• Task instructions
Your answer should be a single number: how many lines in the data below hold the string "none".

• Data to examine
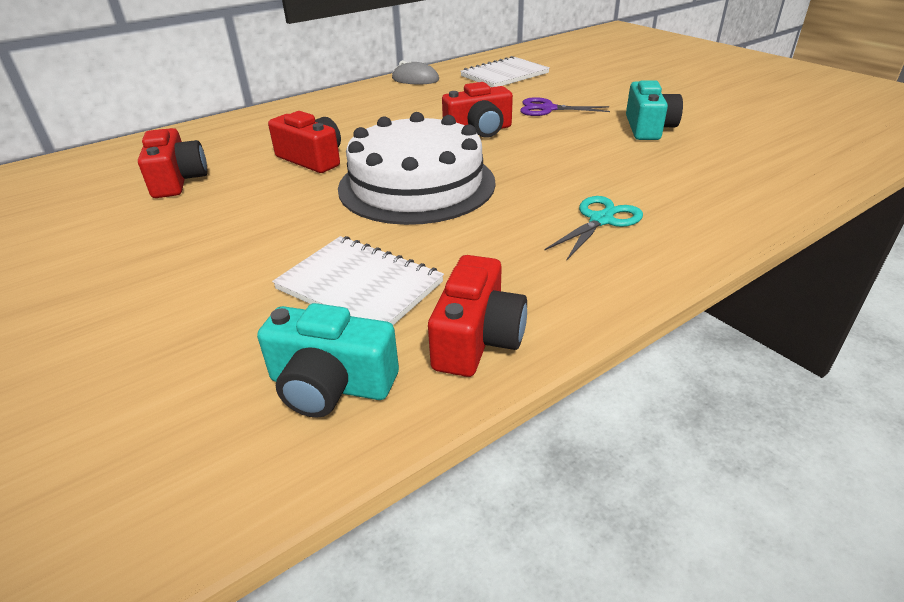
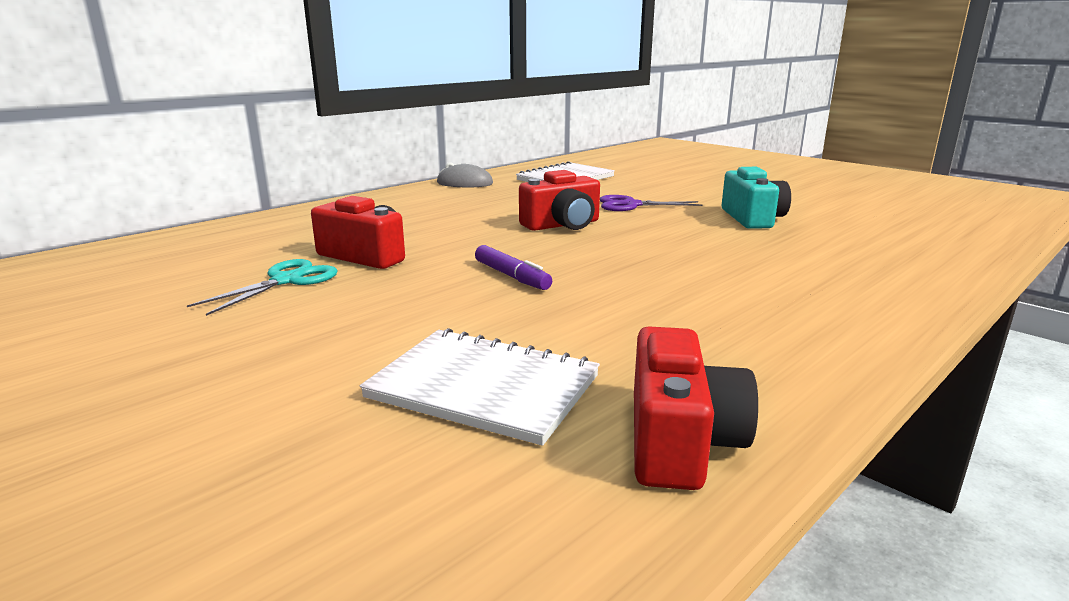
camera: 10 degrees left, 15 degrees down
(178, 180) = (186, 282): red camera -> none
(331, 385) = (493, 519): turquoise camera -> none
(416, 185) = (511, 276): white cake -> purple marker
(601, 220) = (757, 302): turquoise scissors -> turquoise scissors (286, 280)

• Answer section
2